- **EXERCISE OBJECTIVE**
What you return should be the entries, unchanged, without their pictures.

- **RECORDS FOR THE TASK**
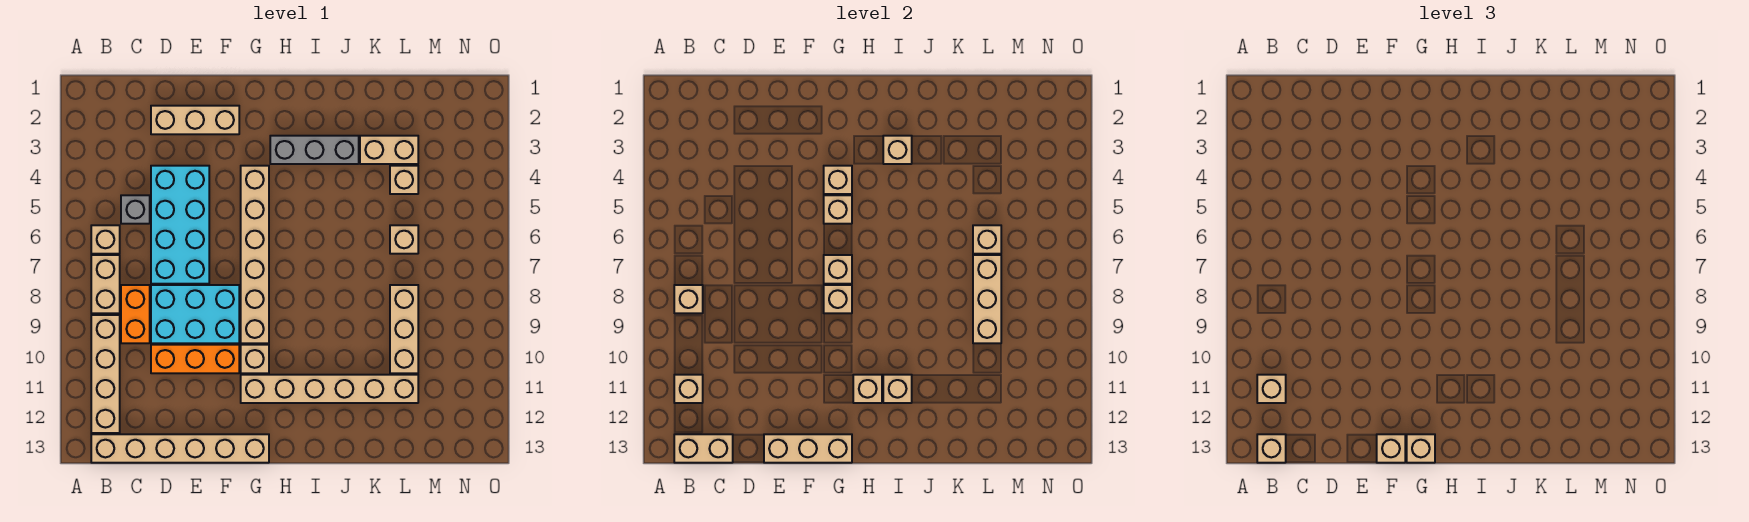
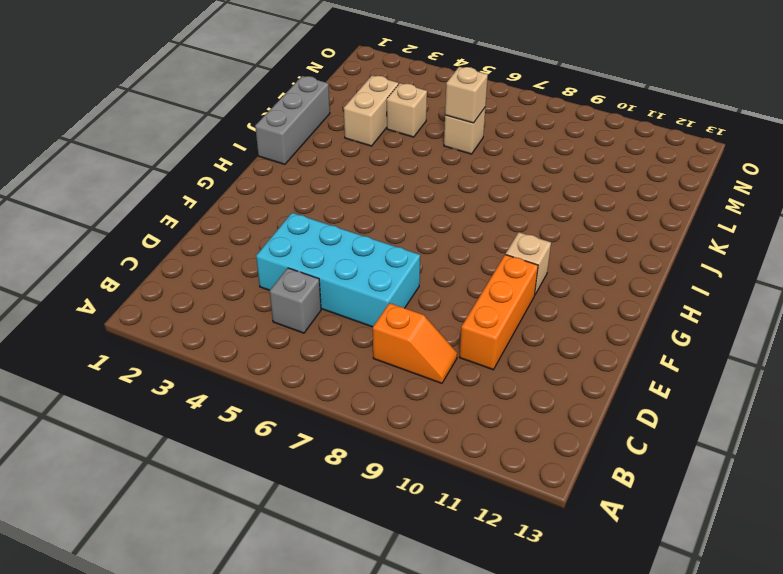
orange 1x2 slope [373,303,457,383] -> orange 1x2 brick [121,285,150,343]
grey 1x3 brick [255,76,330,164] -> grey 1x3 brick moved to [270,136,359,164]
none -> tan 1x1 brick [91,225,120,254]
none -> tan 1x2 brick [91,255,120,313]
none -> tan 1x4 brick [91,315,120,433]
none -> tan 1x6 brick [91,434,269,463]

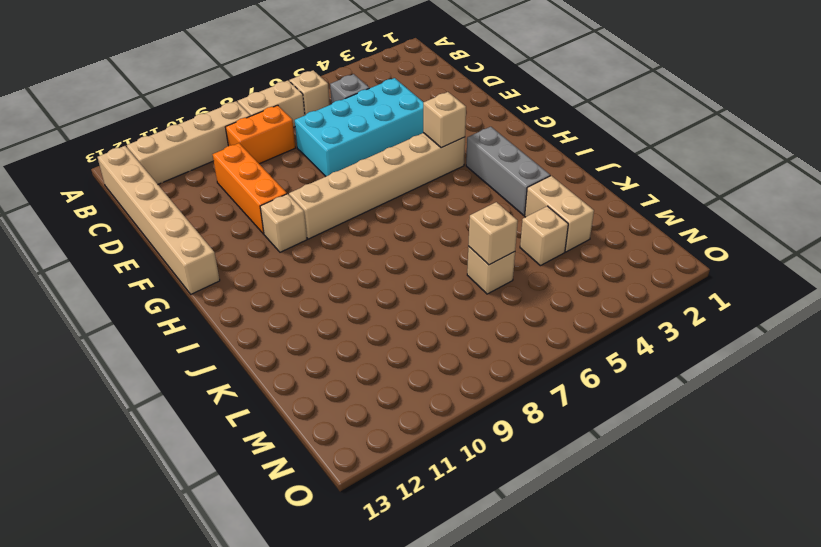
none -> tan 1x3 brick [151,106,239,134]
none -> cyan 2x3 brick [151,285,239,343]
none -> tan 1x6 brick [241,375,418,403]
none -> tan 1x3 brick [390,285,418,373]

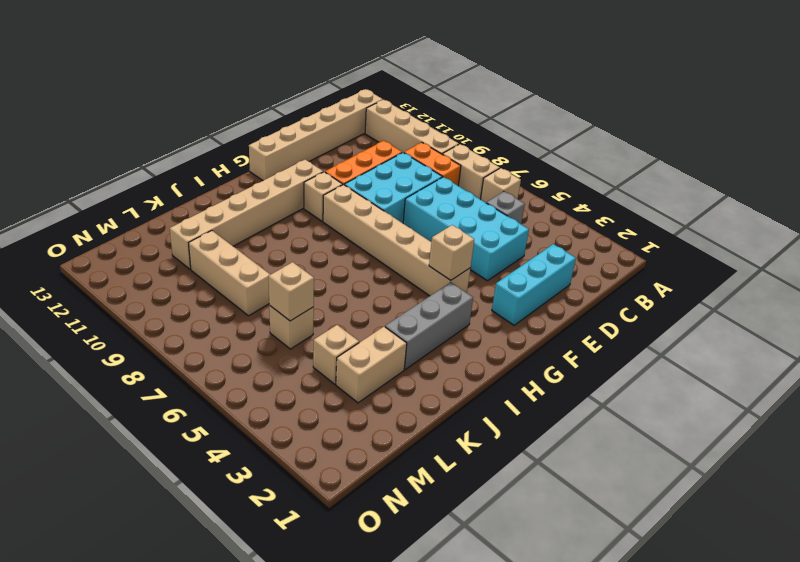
cyan 1x3 brick [492,244,576,325] -> tan 1x3 brick [151,106,239,134]
none -> tan 1x1 brick [674,285,703,313]
none -> tan 1x1 brick [674,375,703,403]
none -> tan 1x2 brick [674,434,733,463]
none -> tan 1x3 brick [764,434,852,463]

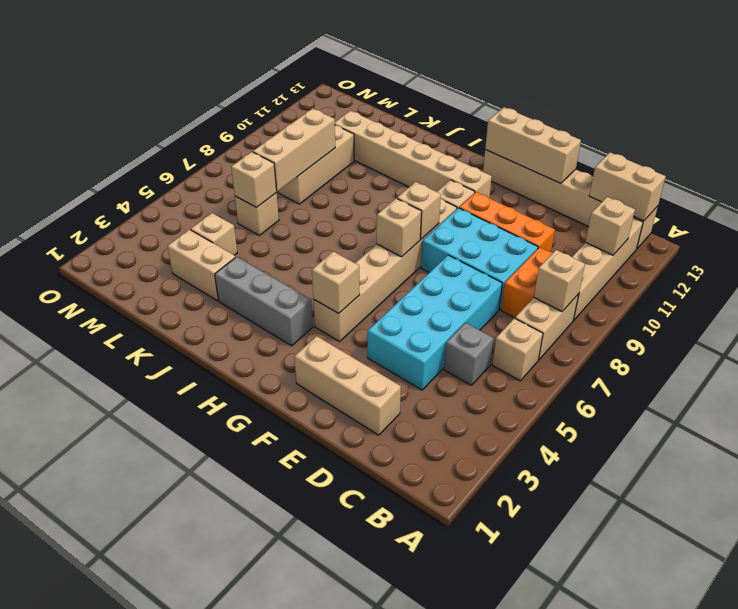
none -> tan 1x1 brick [824,195,852,224]
none -> tan 1x1 brick [853,375,882,403]
none -> tan 1x1 brick [883,136,912,164]
none -> tan 1x1 brick [883,375,912,403]

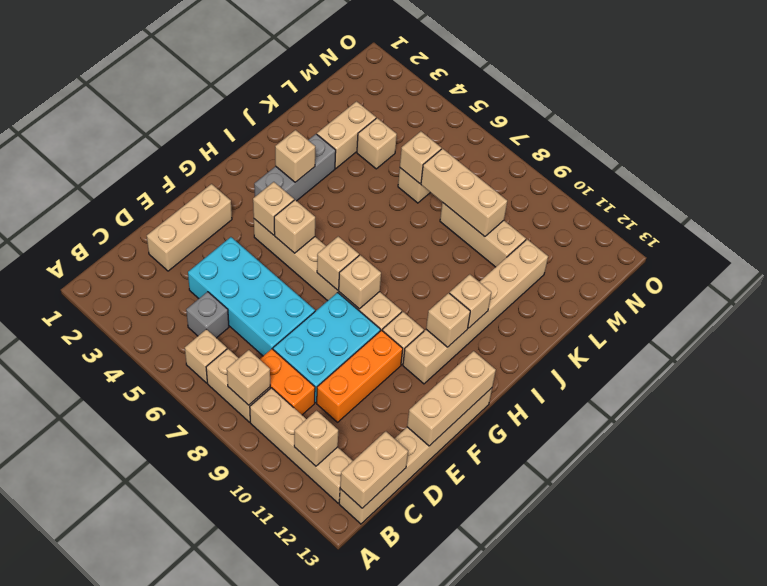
none -> tan 1x1 brick [1257,375,1286,403]
none -> tan 1x1 brick [1257,434,1286,463]
none -> tan 1x1 brick [1377,434,1405,463]
none -> tan 1x1 brick [1407,434,1435,463]

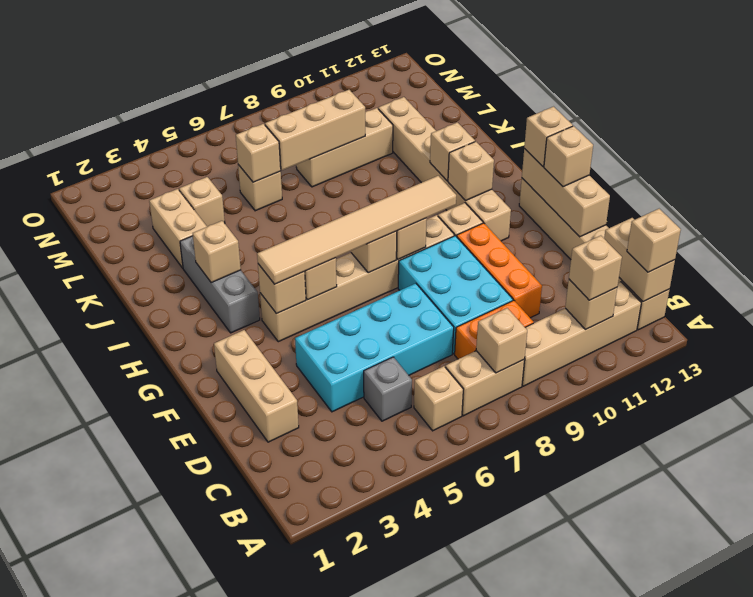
tan 1x6 tile [257,176,456,284] -> none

- **TASK ANSWER**
orange 1x2 slope [373,303,457,383] -> orange 1x2 brick [121,285,150,343]
grey 1x3 brick [255,76,330,164] -> grey 1x3 brick moved to [270,136,359,164]
none -> tan 1x1 brick [91,225,120,254]
none -> tan 1x2 brick [91,255,120,313]
none -> tan 1x4 brick [91,315,120,433]
none -> tan 1x6 brick [91,434,269,463]

none -> tan 1x3 brick [151,106,239,134]
none -> cyan 2x3 brick [151,285,239,343]
none -> tan 1x6 brick [241,375,418,403]
none -> tan 1x3 brick [390,285,418,373]

cyan 1x3 brick [492,244,576,325] -> tan 1x3 brick [151,106,239,134]
none -> tan 1x1 brick [674,285,703,313]
none -> tan 1x1 brick [674,375,703,403]
none -> tan 1x2 brick [674,434,733,463]
none -> tan 1x3 brick [764,434,852,463]

none -> tan 1x1 brick [824,195,852,224]
none -> tan 1x1 brick [853,375,882,403]
none -> tan 1x1 brick [883,136,912,164]
none -> tan 1x1 brick [883,375,912,403]

none -> tan 1x1 brick [1257,375,1286,403]
none -> tan 1x1 brick [1257,434,1286,463]
none -> tan 1x1 brick [1377,434,1405,463]
none -> tan 1x1 brick [1407,434,1435,463]

tan 1x6 tile [257,176,456,284] -> none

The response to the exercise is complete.